#### WHAT IS NEEDED
Filter out every line below that lacks "none", and copy the rest.

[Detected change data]

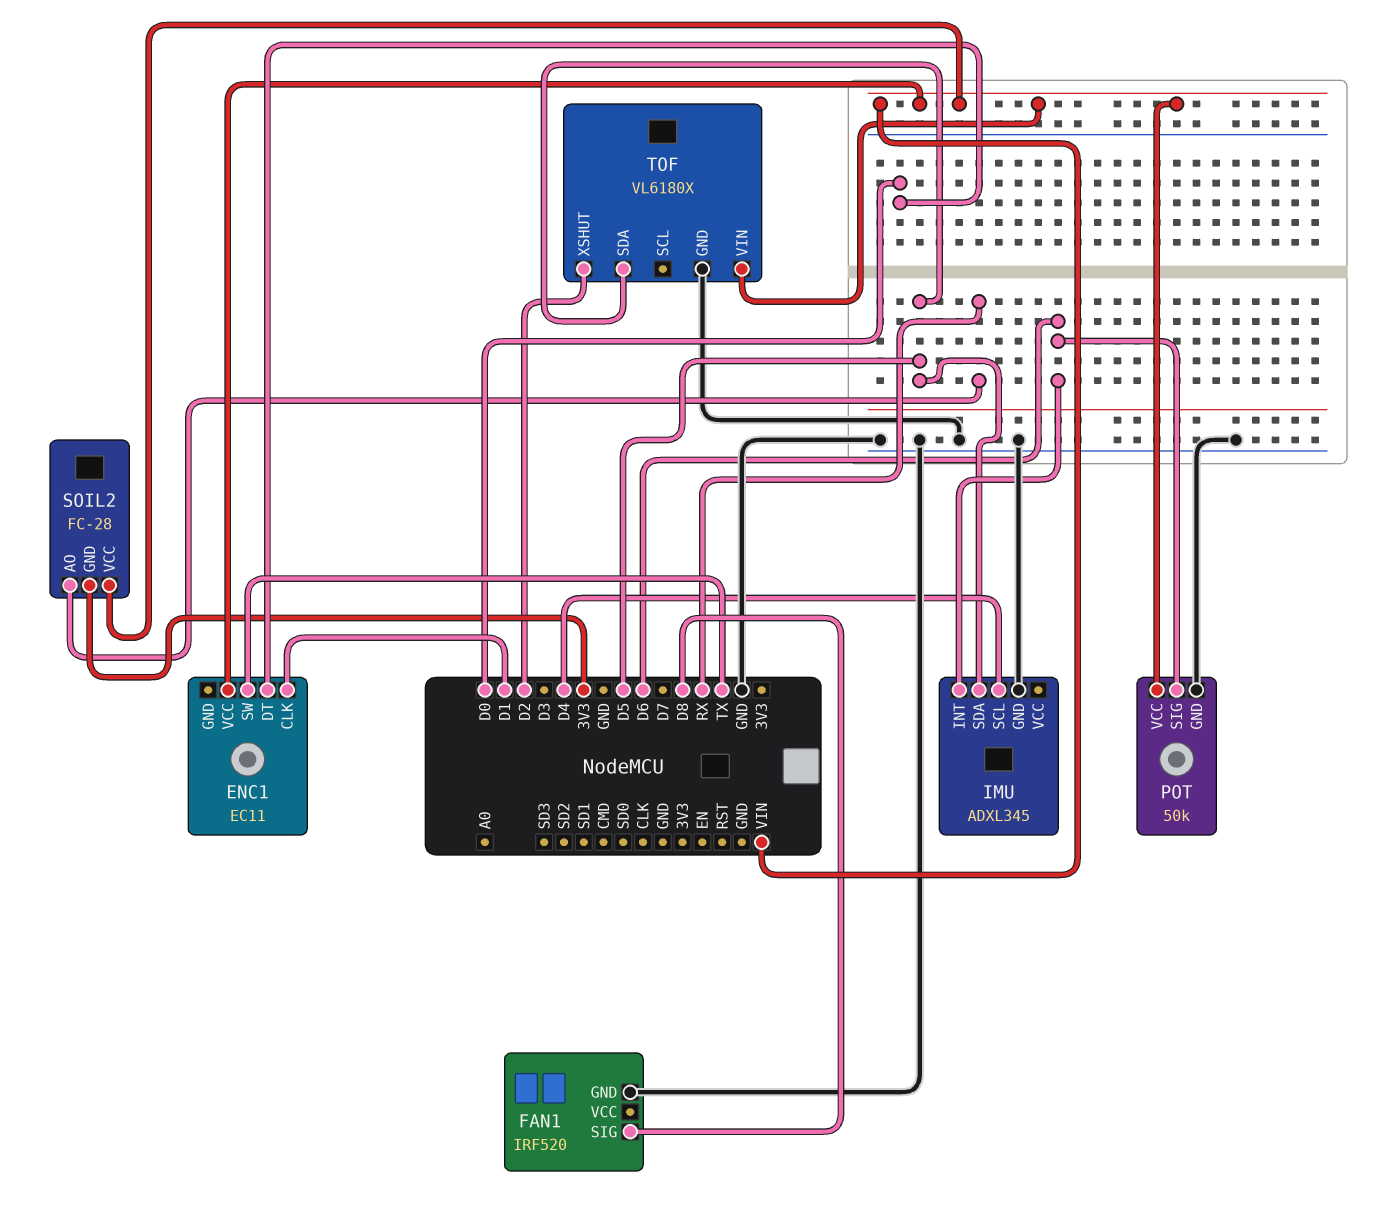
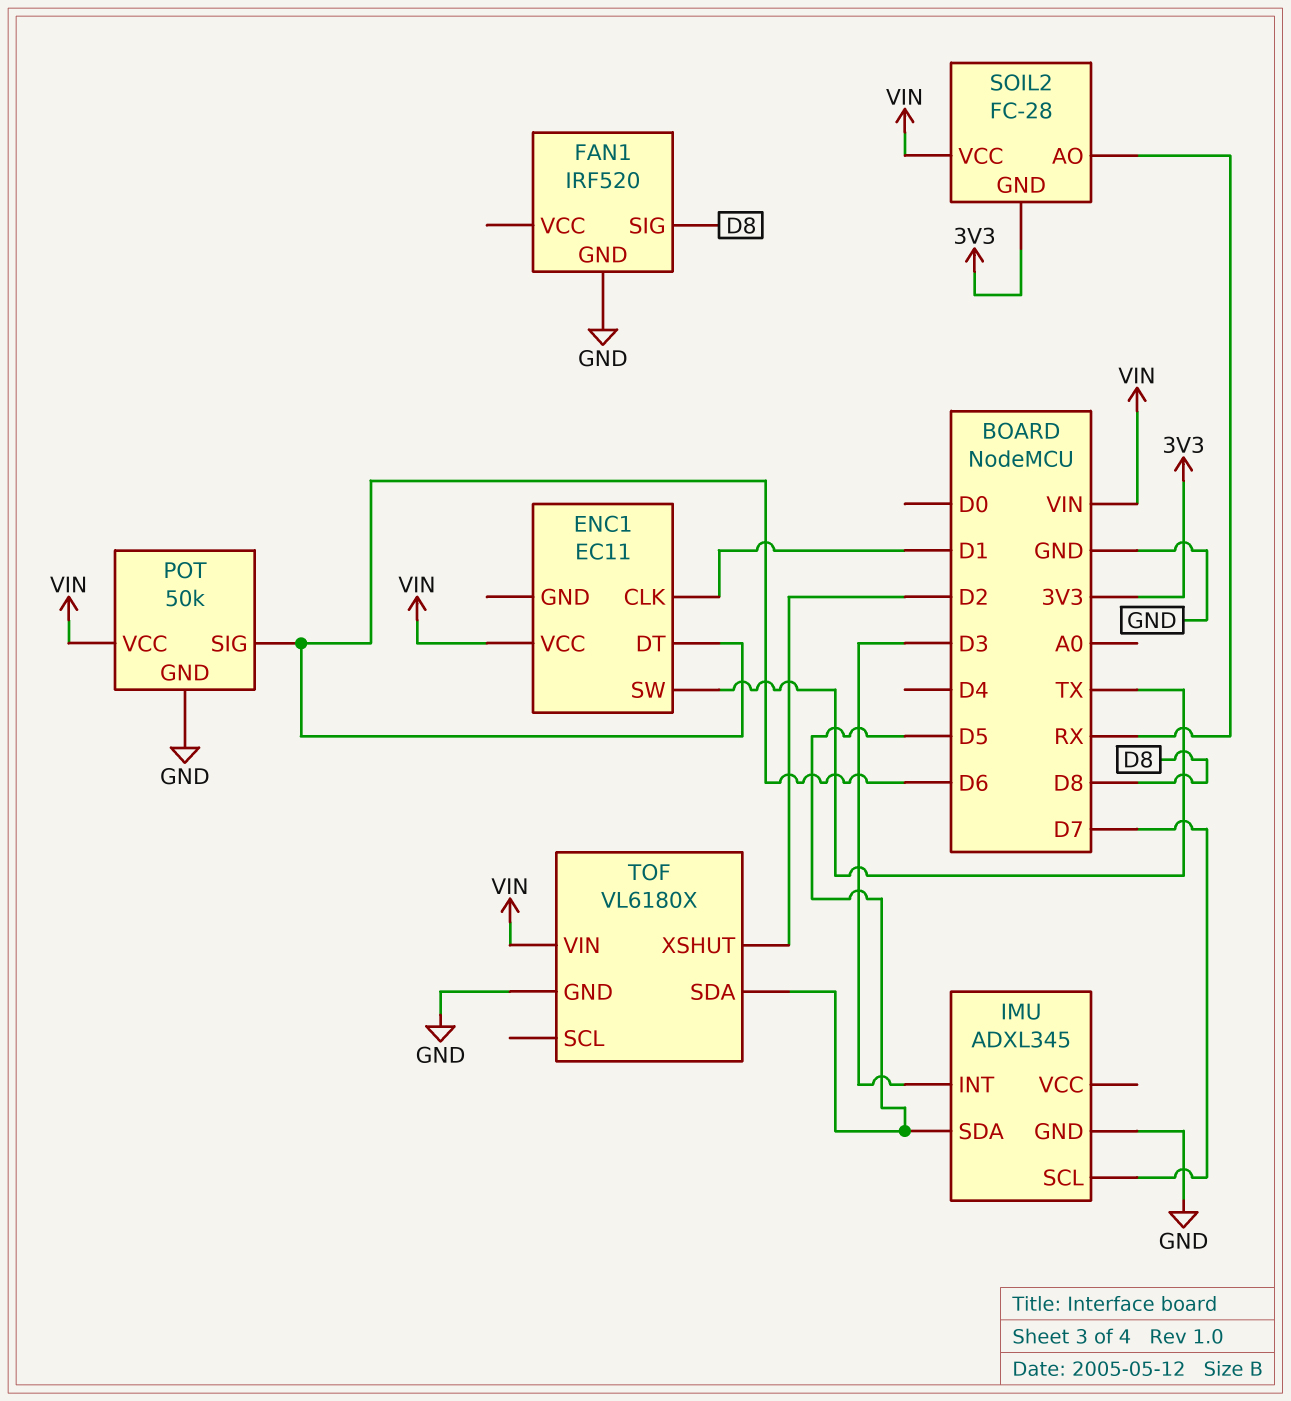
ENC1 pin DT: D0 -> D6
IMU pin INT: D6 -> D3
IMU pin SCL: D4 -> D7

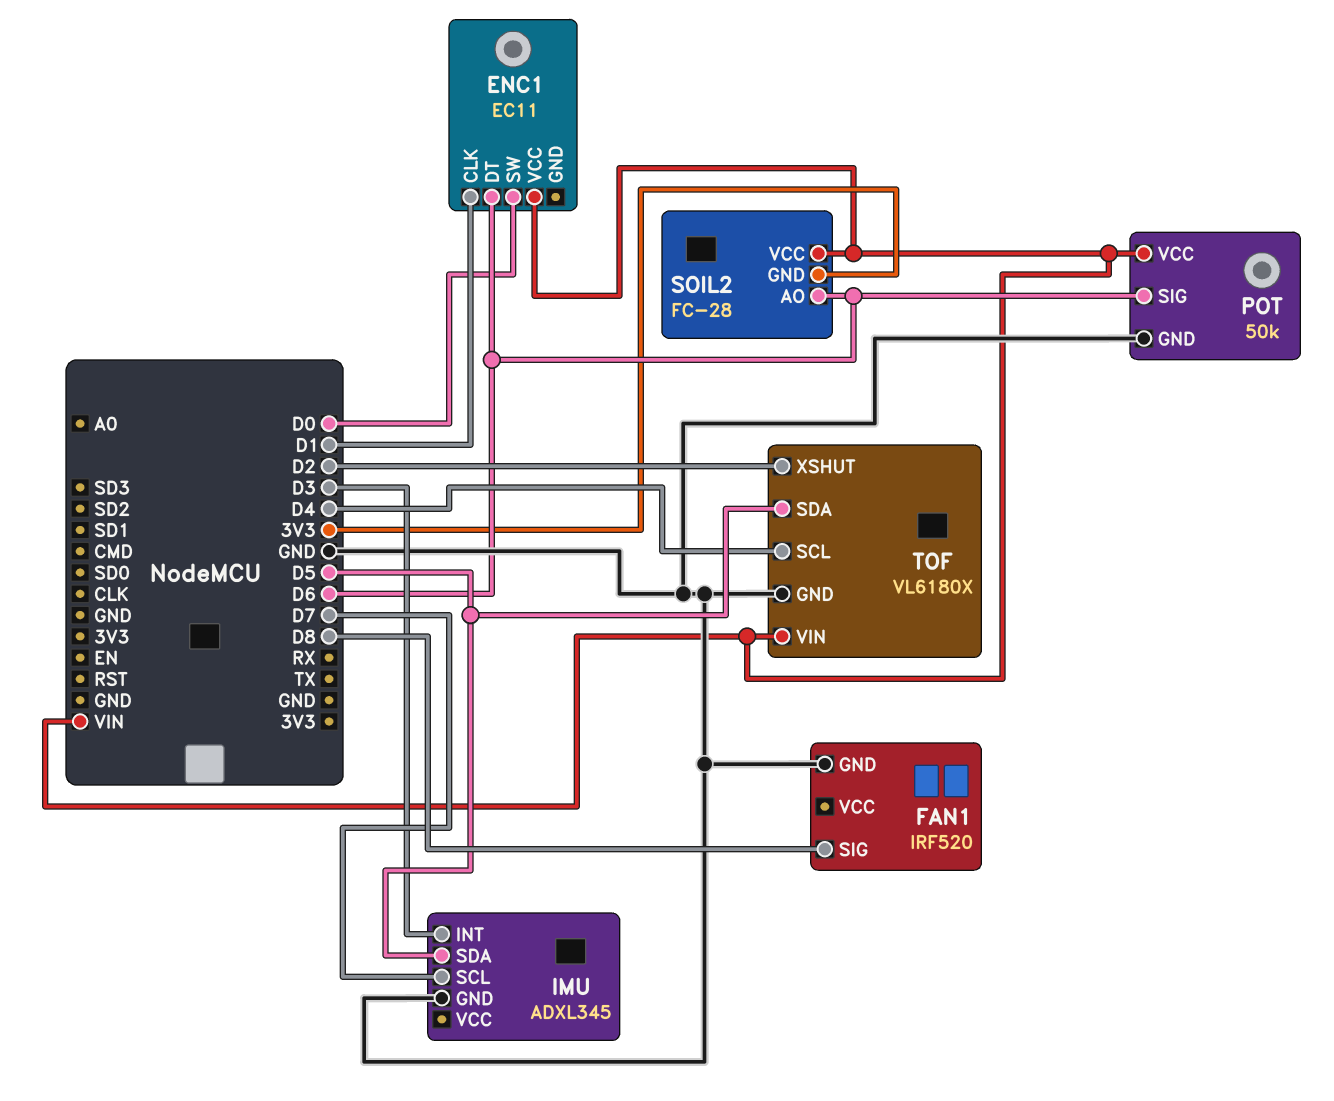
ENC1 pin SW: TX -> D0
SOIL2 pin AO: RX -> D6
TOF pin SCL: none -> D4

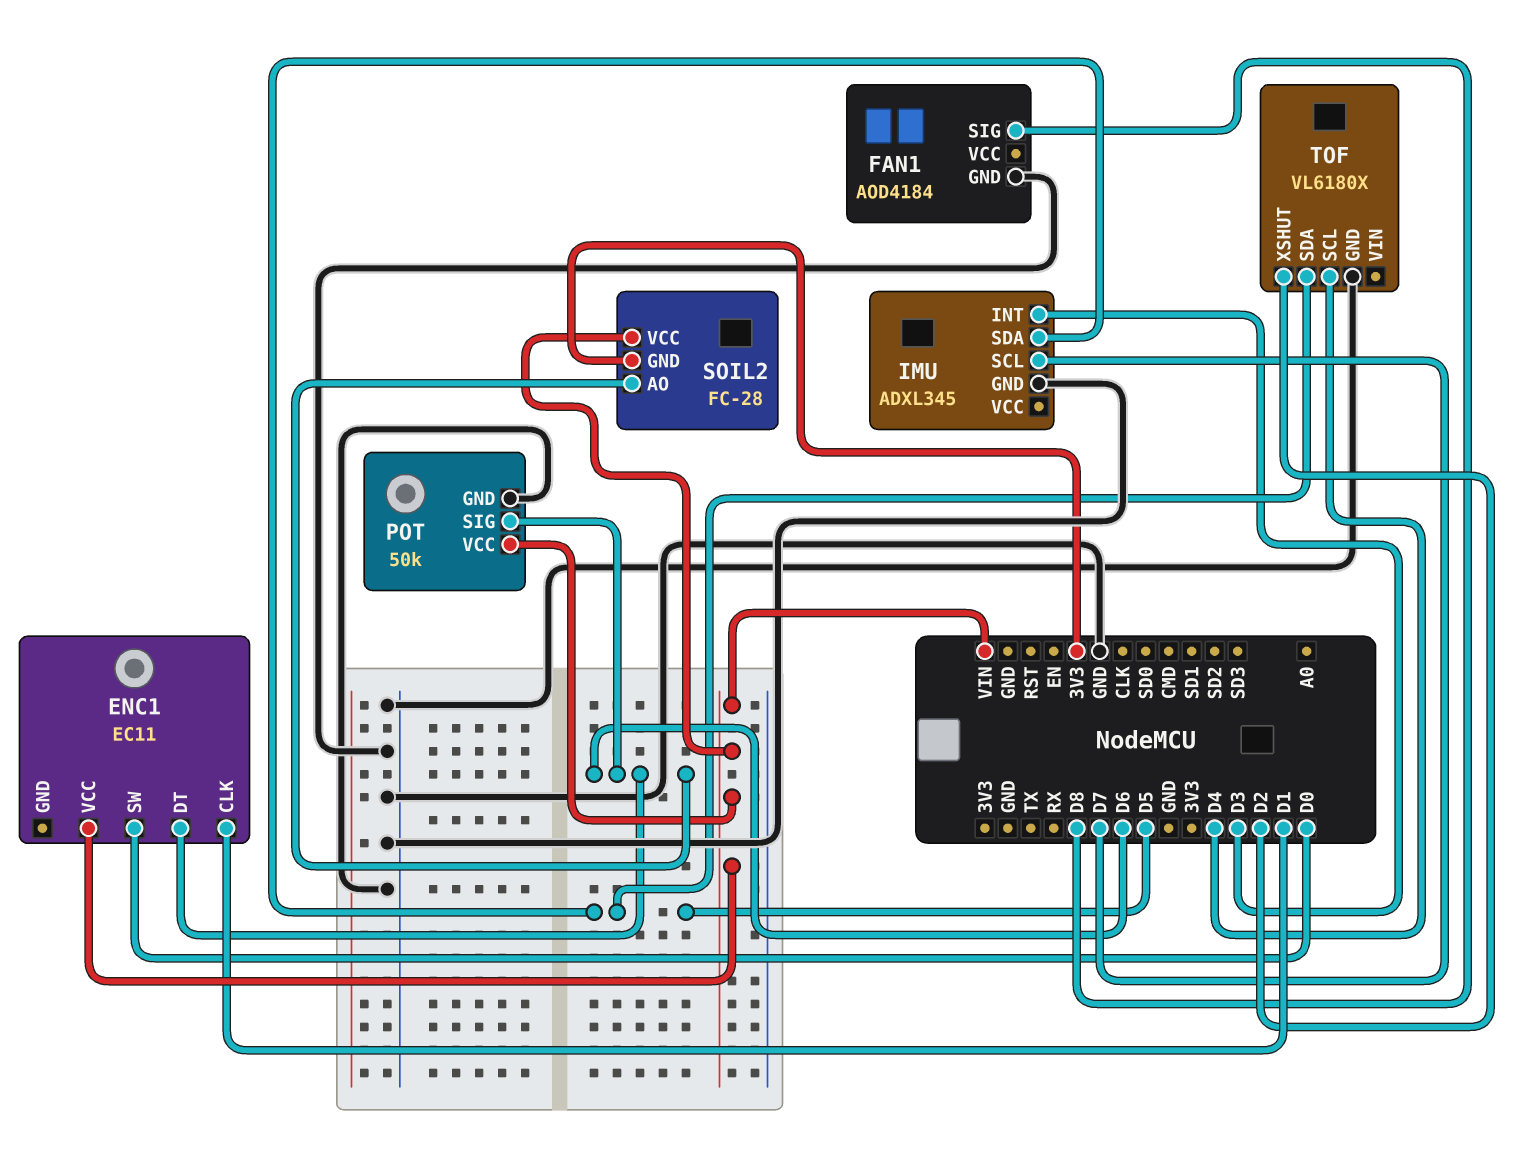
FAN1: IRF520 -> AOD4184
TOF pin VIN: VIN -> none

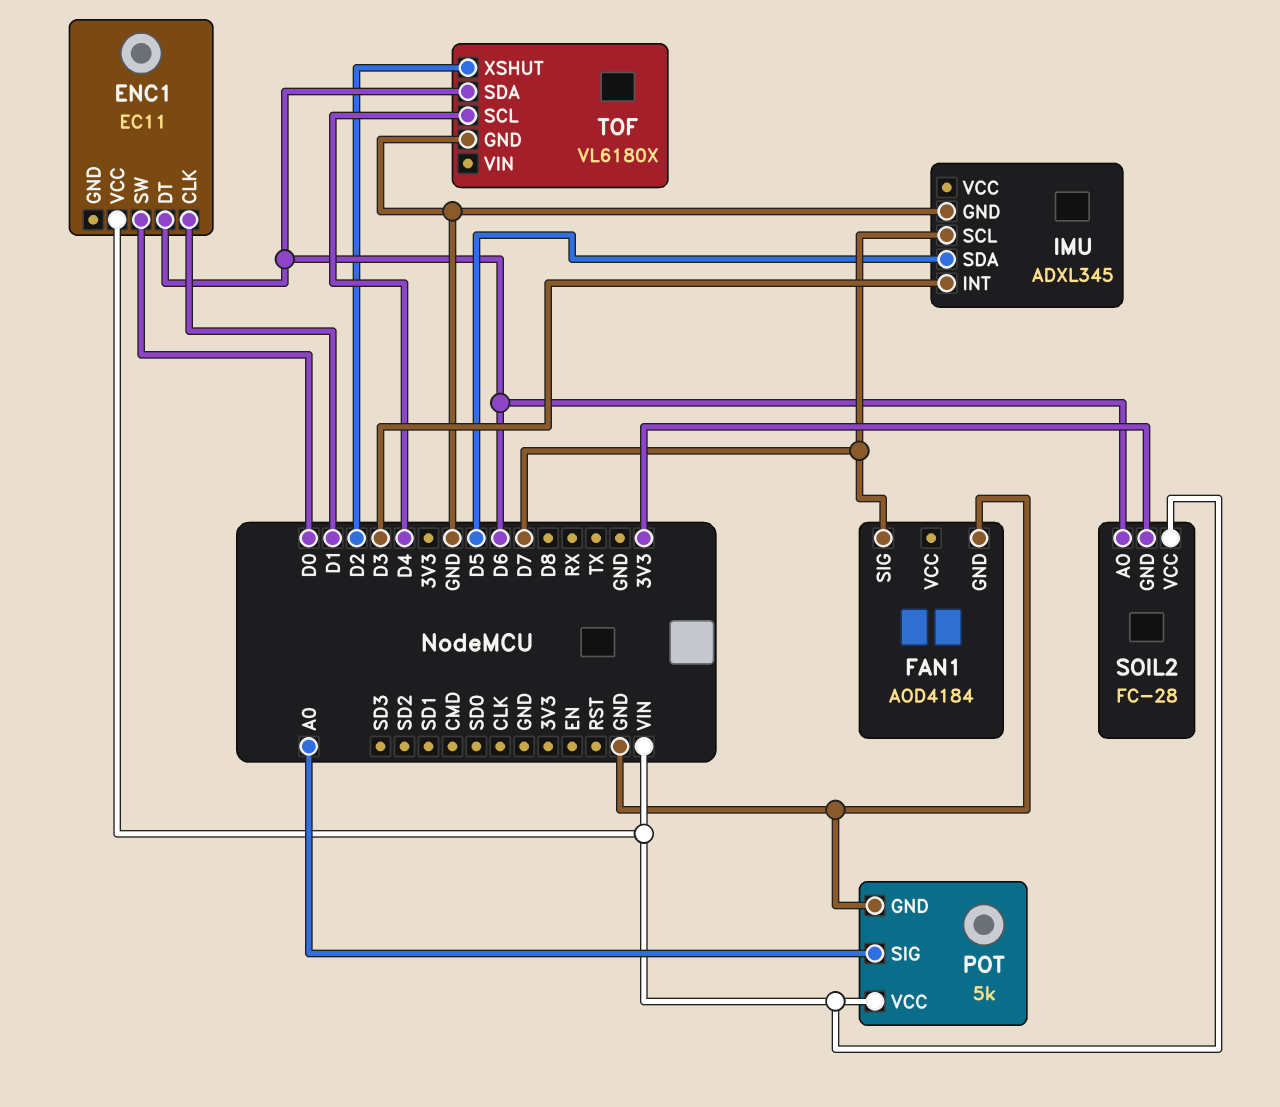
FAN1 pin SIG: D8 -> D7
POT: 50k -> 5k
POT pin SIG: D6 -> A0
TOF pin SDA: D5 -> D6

#### OUTPUT OF THE EXERCISE
TOF pin SCL: none -> D4
TOF pin VIN: VIN -> none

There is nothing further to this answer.